▶ [GOAL OF THE EXERCISE]:
Filter the entries and keep only the lines where the string "none" appears.

▶ [THE RECORDS]:
|---|

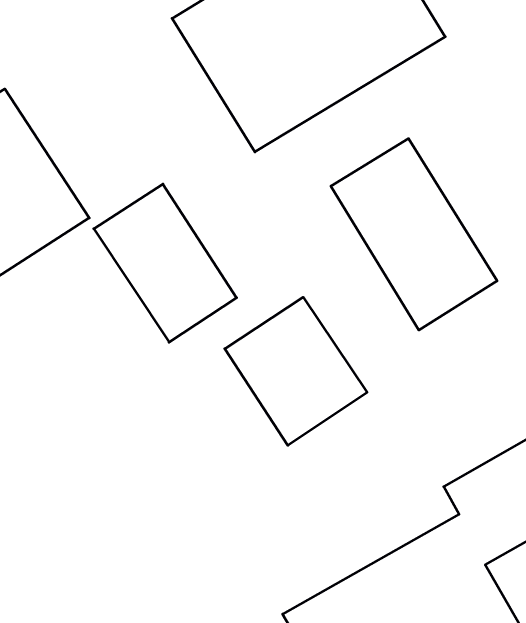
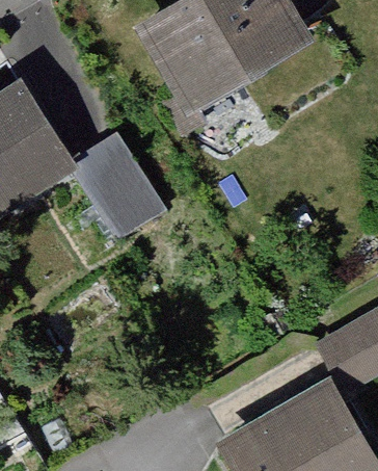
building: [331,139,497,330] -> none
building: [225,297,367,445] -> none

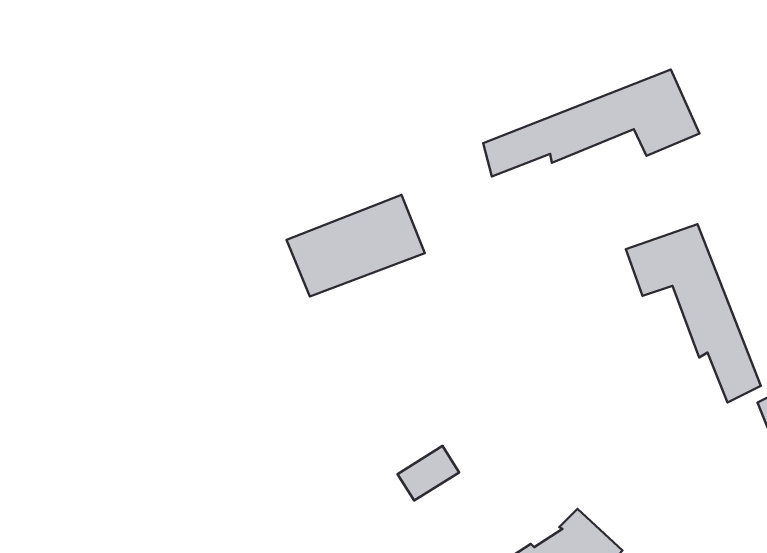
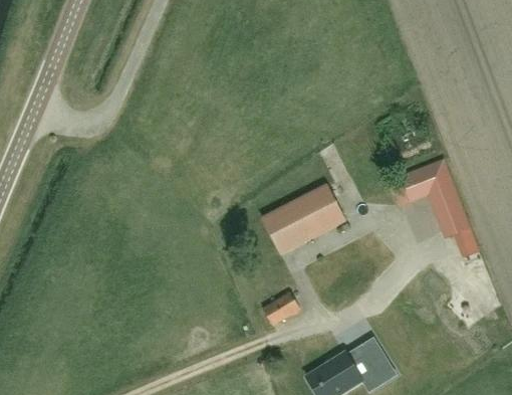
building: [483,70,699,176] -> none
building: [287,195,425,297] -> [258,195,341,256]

|---|

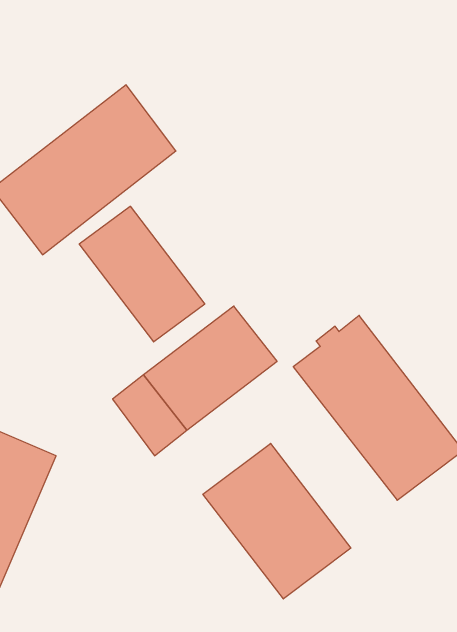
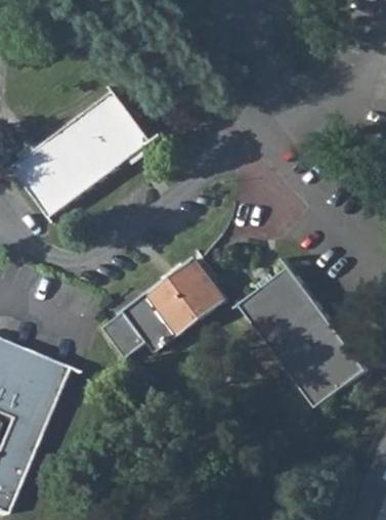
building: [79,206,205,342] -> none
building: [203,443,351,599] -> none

|---|

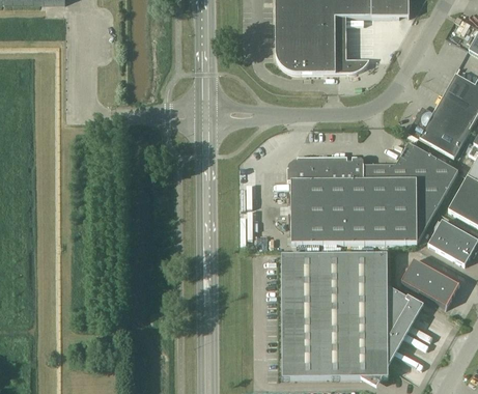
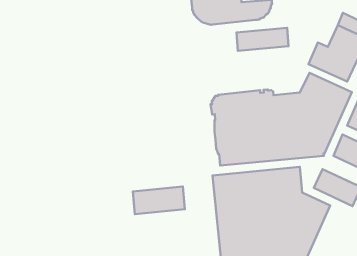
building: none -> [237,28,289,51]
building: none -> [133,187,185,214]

|---|

▶ [OUTPUT OF THE TASK]:
building: [331,139,497,330] -> none
building: [225,297,367,445] -> none
building: [483,70,699,176] -> none
building: [79,206,205,342] -> none
building: [203,443,351,599] -> none
building: none -> [237,28,289,51]
building: none -> [133,187,185,214]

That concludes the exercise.